PROBLEM TO SOLVE: Display, copied in full, every line of the records below that contains the string "kern".

(Extracted data entries)
::::

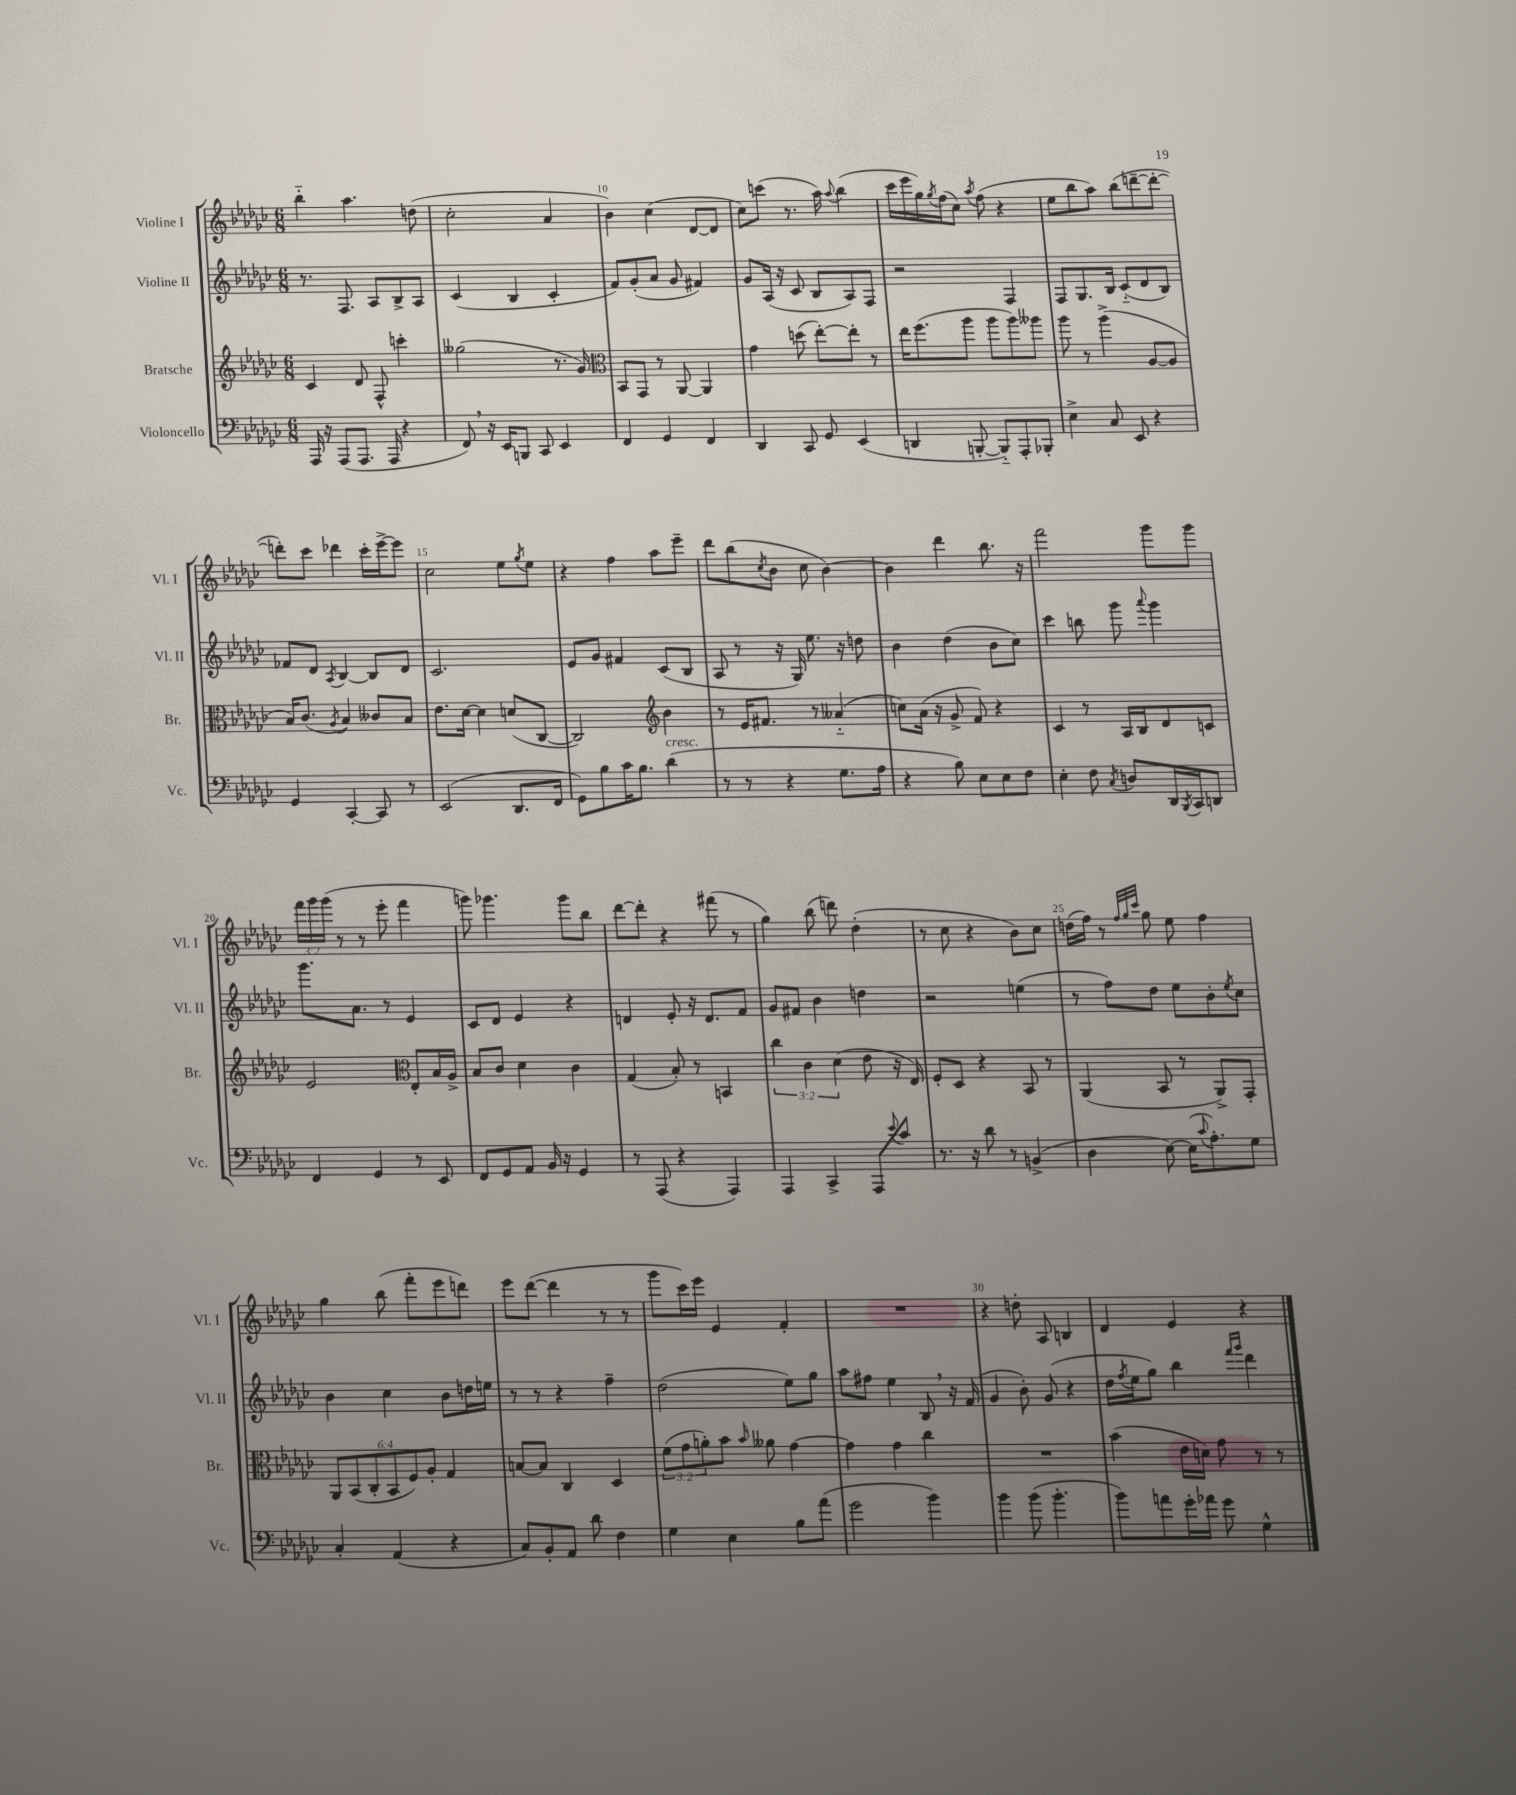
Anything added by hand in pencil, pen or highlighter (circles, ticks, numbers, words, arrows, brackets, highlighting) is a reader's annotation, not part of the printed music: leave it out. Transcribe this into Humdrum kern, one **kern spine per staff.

**kern	**kern	**kern	**kern
*part4	*part3	*part2	*part1
*staff4	*staff3	*staff2	*staff1
*I"Violoncello	*I"Bratsche	*I"Violine II	*I"Violine I
*I'Vc.	*I'Br.	*I'Vl. II	*I'Vl. I
*clefF4	*clefG2	*clefG2	*clefG2
*k[b-e-a-d-g-c-]	*k[b-e-a-d-g-c-]	*k[b-e-a-d-g-c-]	*k[b-e-a-d-g-c-]
*M6/8	*M6/8	*M6/8	*M6/8
=8	=8	=8	=8
16AAA-/	4c-/	8.r	4bb-\
16r	.	.	.
(8AAA-/L	.	.	.
.	.	8.F/	.
8.AAA-/J	8d-/	.	4.aa-\
.	8F^^/	8A-/L	.
16AAA-/	.	.	.
4r	4cccn'\	8B-^/	.
.	.	8A-/J	(8ddn\
=9	=9	=9	=9
8FF,/)	(2gg--X\	(4c-/	2cc-'\
16r	.	.	.
16EE-/KL	.	.	.
8BBBn/J	.	4B-/	.
8CC-/	.	.	.
4EE-/	8.r	4c-'/	4a-/
.	16g-/)	.	.
=10	=10	=10	=10
*	*clefC3	*	*
4FF/	8BB-/L	8f/L)	4b-\)
.	8GG-/J	(8g-'/	.
4GG-/	8r	8a-/J	(4cc-\
.	[8AA-/	8g-/	.
4FF/	4AA-/]	4f#X/)	[8d-/L
.	.	.	8d-/J]
=11	=11	=11	=11
4DD-/	4g-\	8g-/L	8cc-\L)
.	.	(16A-/Jk	(8cccn\J
.	.	16r	.
8CC-/	(8ddn\	8c-/	8.r
8GG-/	[8ee-'\L)	8B-/L	.
.	.	.	16aa-\)
.	.	.	8qqaa-/
(4EE-/	8ee-'\J]	8A-/)	(4bb-\
.	8r	8F/J	.
=12	=12	=12	=12
4DDn/	16ee-\KL	2r	16ccc-\LL
.	(8.ff\	.	16eee-\
.	.	.	16gg-\)
.	.	.	8qgg-/
.	.	.	(16ff\J
[8BBBn'/	8aa-\J	.	8cc-\J)
.	.	.	8qaa-/
8BBB/L])	8aa-\L	.	(8ff\
8AAA-'/	8aa-\)	4F/	4r
8BBB-X'/J	8aa--X\J	.	.
=13	=13	=13	=13
4E-^\	8aa-\	8F/L	8ee-\L
.	8r	8.G-/	8bb-\
8C-/	(4aa-^\	.	8aa-\J)
.	.	16B-/Jk	.
8EE-/	.	(8c-/L	(8bb-\L
4r	[8A-/L	8d-/	[8dddn~\
.	8A-/J]	8B-/J)	8ddd'\J_
!!LO:LB:g=z
=14	=14	=14	=14
4GG-/	16B-/KL)	8f-X/L	8dddn'\L])
.	(8.c-/J	.	.
.	.	8d-/J	8ccc-\J
.	8qA-/	8qA-/	.
[4CC-'/	4B-/)	[4B-/	4ddd-X\
8CC-/]	8c--X/L	8B-/L]	16ccc-'\LL
.	.	.	[16eee-^\J
8r	8B-/J	8d-/J	8eee-\J]
=15	=15	=15	=15
(2EE-/	8.e-\L	2.c-/	2cc-\
.	[16d-\Jk	.	.
.	4d-\]	.	.
8.DD-/L	(8dn/L	.	8ee-\L
.	.	.	8qgg-/
.	[8C-/J	.	8ee-\J
16FF/Jk	.	.	.
=16	=16	=16	=16
8GG-\L)	2C-/])	8e-/L	4r
8B-\	.	8g-/J	.
16c-\K	.	4f#X/	4ff\
8.B-\J	.	.	.
*	*clefG2	*	*
!LO:TX:a:i:t=cresc.	!	!	!
(4d-\	4b-\	(8c-/L	8aa-\L
.	.	8B-/J	8eee-~\J
=17	=17	=17	=17
8r	8r	8A-/	8ddd-\L
8r	16e-/KL	8r	(8bb-\
.	8.f#X/J	.	.
.	.	.	8qcc-/
4r	.	16r	8b-\J
.	.	16G-/)	.
.	8r	8.ee-\	8cc-\
8.G-\L	(4a--X/	.	[4b-\)
.	.	16r	.
.	.	8ddn\	.
16A-\Jk	.	.	.
=18	=18	=18	=18
4r	8ccn\L)	4b-\	4b-\]
.	(16a-\Jk	.	.
.	16r	.	.
8B-\)	8g-^/	(4dd-\	4ddd-\
8E-\L	8f/)	.	.
8E-\	4r	8b-\L	8.bb-\
8F\J	.	8cc-\J)	.
.	.	.	16r
=19	=19	=19	=19
4E-'\	4c-/	4ccc-\	2fff\
8F\	8r	8bbn\	.
8qC-/	.	.	.
8Dn/L	16A-/LL	8ggg-\	.
.	16B-/J	.	.
.	.	8qqaaa-/	.
16DD-/L	8d-/	4ggg-\	8ggg-\L
8qBBB-/	.	.	.
16CC-/J	.	.	.
8DDn/J	8cn/J	.	8ggg-\J
!!LO:LB:g=z
=20	=20	=20	=20
4FF/	2e-/	8.ggg-\L	24fff\LL
.	.	.	24ggg-\
.	.	.	(24ggg-\JJ
.	.	.	8r
.	.	8.a-\J	.
4GG-/	.	.	8r
.	.	8r	8eee-'\
*	*clefC3	*	*
8r	8E-'/L	4e-/	4fff\
8EE-/	16B-/L	.	.
.	16A-^/JJ	.	.
=21	=21	=21	=21
8FF/L	8B-/L	8c-/L	8gggn\)
8GG-/	8c-/J	8d-/J	4.ggg-X\
8AA-/J	4d-\	4e-/	.
16BB-/	.	.	.
16r	.	.	.
4GG-/	4c-\	4r	8ggg-\L
.	.	.	8bb-\J
=22	=22	=22	=22
8r	(4G-/	4dn/	[8ddd-\L
(8AAA-/	.	.	8ddd-'\J]
4r	8B-'/)	8e-'/	4r
.	8r	16r	.
.	.	8.d/L	.
4AAA-/)	4BBn/	.	(8fff#X\
.	.	8f/J	8r
=23	=23	=23	=23
4AAA-/	6cc-\	8g-/L	4gg-\)
.	.	8f#X/J	.
.	6c-\	.	.
4CC-^/	.	4b-\	(8bb-\
.	(6d-\	.	.
.	.	.	8dddn\)
8AAA-/L	8e-\	4ddn\	(4dd-'\
8qqe-/	.	.	.
8c-/J	16r	.	.
.	16E-/)	.	.
=24	=24	=24	=24
8.r	8F'/L	2r	8r
.	8D-/J	.	8cc-\
16r	.	.	.
8d-\	4r	.	4r
8r	.	.	.
(4BBn^/	8BB-/	(4een\	8b-\L)
.	8r	.	8cc-\J
=25	=25	=25	=25
4D-\	(4AA-/	8r	(16ddn\LL
.	.	.	16ff\JJ)
.	.	8ff\L)	8r
.	.	.	32qqff/LLL
.	.	.	32qqgg-/
.	.	.	32qqccc-/JJJ
[8E-\)	8BB-/	8dd-\J	8gg-\
(16E-\KL]	8r	8ee-\L	8ee-\
8qqc-/	.	.	.
8.A-'\)	.	.	.
.	8AA-^/L)	8b-'\	4ff\
.	.	8qee-/	.
8G-\J	8GG-'/J	8cc-\J	.
!!LO:LB:g=z
=26	=26	=26	=26
4C-'/	12AA-/L	4b-\	4gg-\
.	(12BB-/	.	.
.	12C-'/	.	.
(4AA-/	12BB-/	4cc-\	(8bb-\
.	12F/)	.	.
.	.	.	8fff'\L
.	12A-'/J	.	.
4r	4G-/	8b-\L	8eee-\
.	.	16ddn\L	8dddn\J)
.	.	16een\JJ	.
=27	=27	=27	=27
8C-/L)	[8Bn/L	8r	8eee-\L
8BB-'/	8B/J]	8r	([8ddd-\J
8AA-/J	4C-/	4r	4ddd-\]
8d-\	.	.	.
4F\	4D-/	4ff~\	8r
.	.	.	8r
=28	=28	=28	=28
4G-\	(12f\L	(2dd-\	8ggg-\L
.	12g-\	.	.
.	.	.	16ccc-\L)
.	12an'\)	.	.
.	.	.	16eee-\JJ
4E-\	8b-\J	.	4e-/
.	16qqb-/	.	.
.	8a--X\	.	.
8B-\L	[4g-\	8ee-\L)	4f'/
(8a-\J	.	8gg-\J	.
=29	=29	=29	=29
2g-\	4g-\]	8aa-\L	2.r
.	.	8ff#X\J	.
.	4g-\	4ee-\	.
4b-\)	4cc-\	8B-,/	.
.	.	16r	.
.	.	(16f/	.
=30	=30	=30	=30
4b-\	2.r	4g-/	4r
(8b-\	.	8b-'\)	8ddn'\
4.b-'\	.	(8g-/	8A-/
.	.	4r	4Bn/
=31	=31	=31	=31
8b-\L)	(4b-\	16dd-\LL	4d-/
.	.	8qff/	.
.	.	16ee-\J	.
8an\	.	8gg-\J)	.
16g-'\L	16e-\LL	4bb-\	4e-/
16a-X\JJ	16dn\JJ)	.	.
8g-\	8g-\	.	.
.	.	16qqfff/LL	.
.	.	16qqggg-/JJ	.
4G-^^\	8r	4ddd-\	4r
.	8r	.	.
==	==	==	==
*-	*-	*-	*-
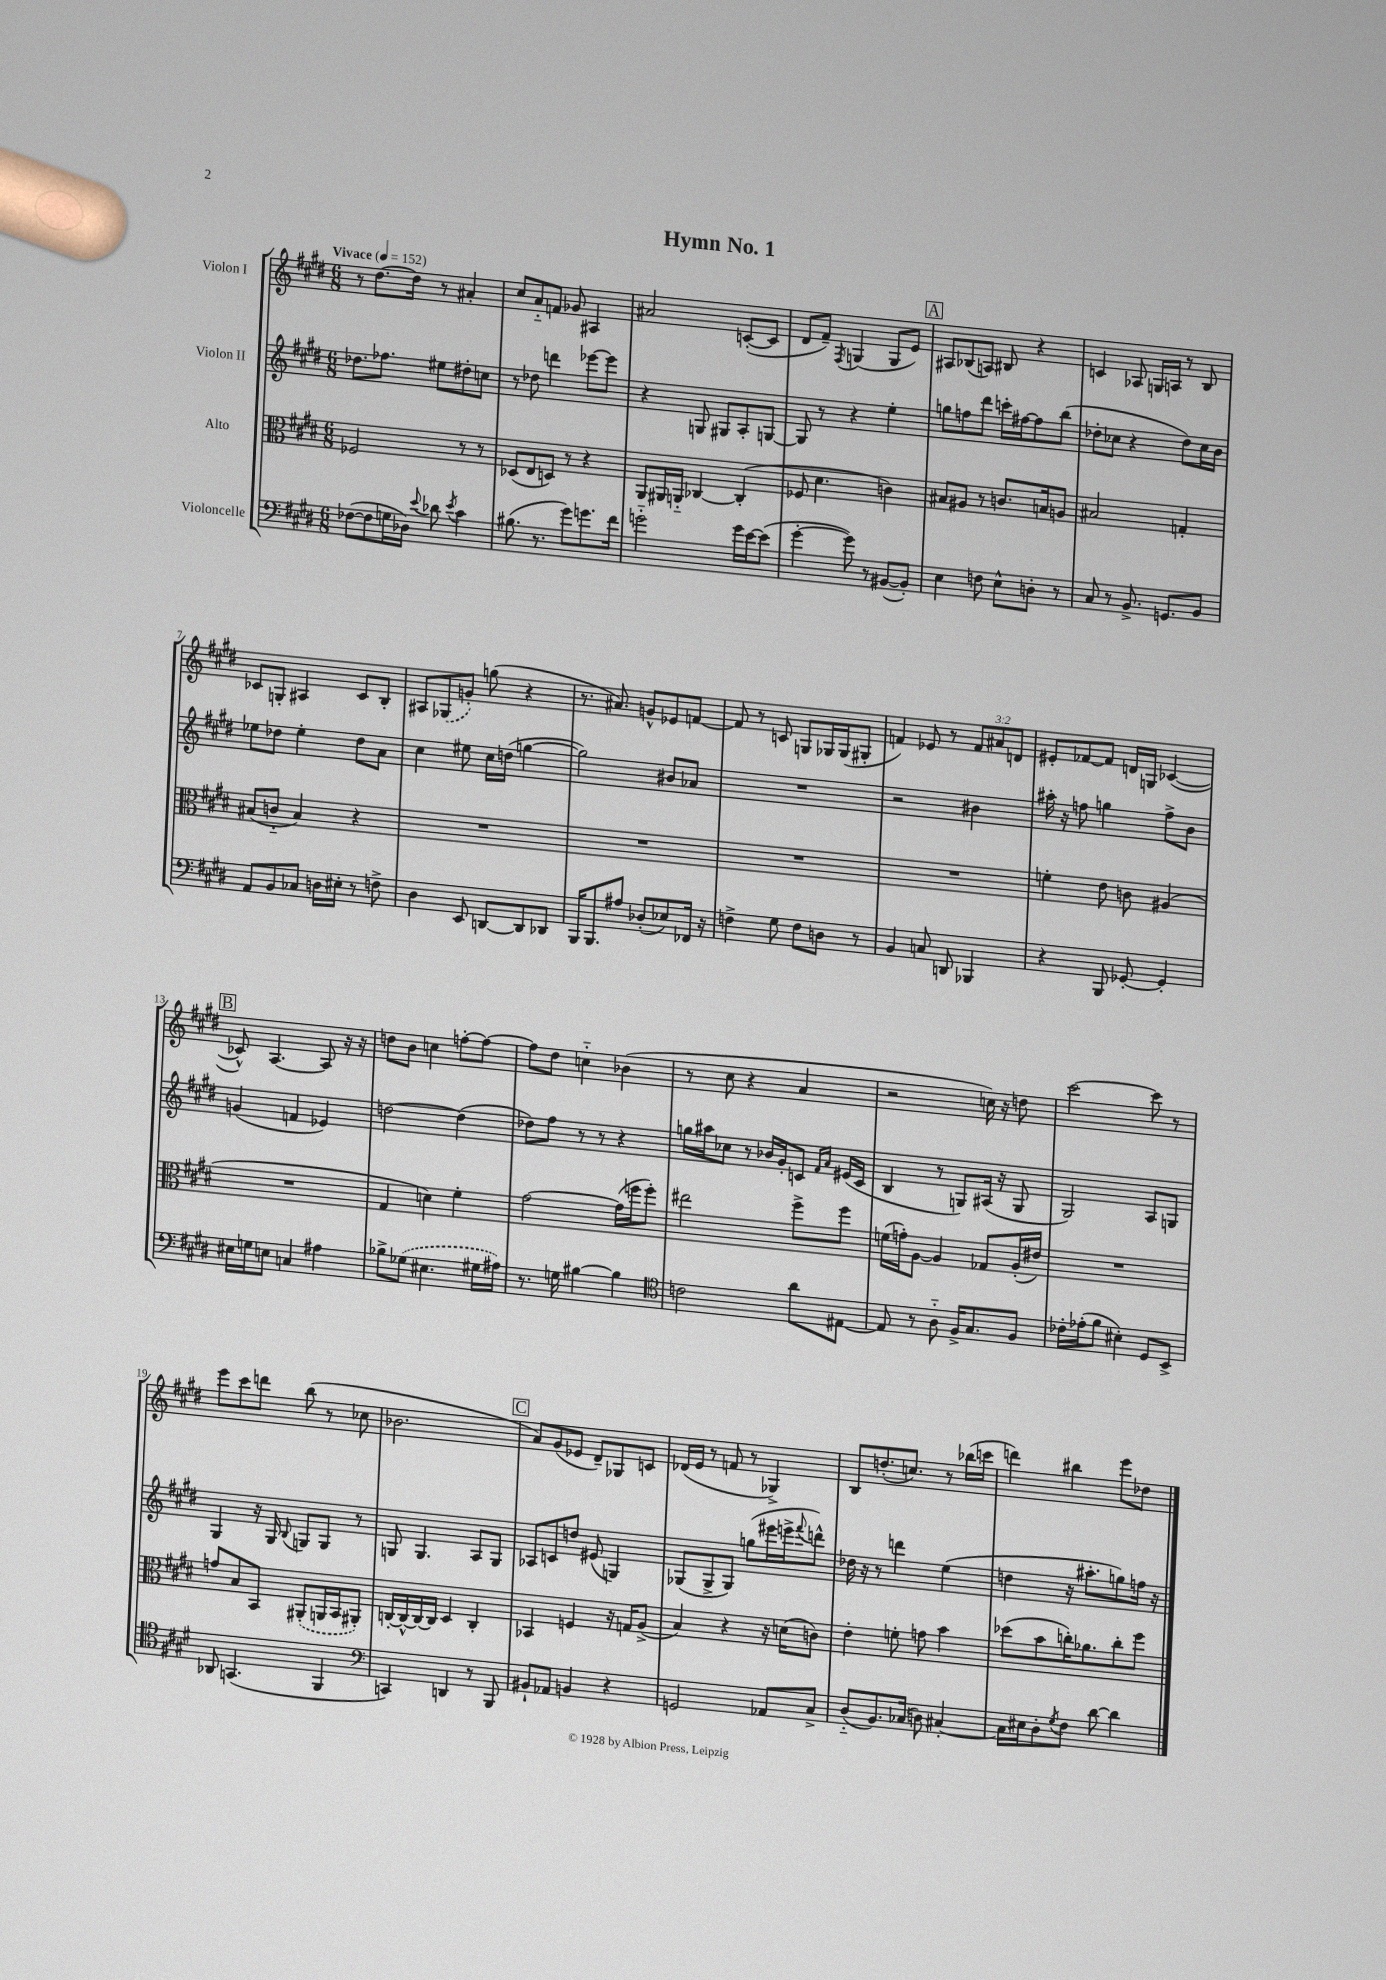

::::

WORKED SOLUTION:
Anything added by hand in pencil, pen or highlighter (circles, ticks, numbers, words, arrows, brackets, highlighting) is a reader's annotation, not part of the printed music: leave it out. Transcribe this into Humdrum kern, one **kern spine per staff.
**kern	**kern	**kern	**kern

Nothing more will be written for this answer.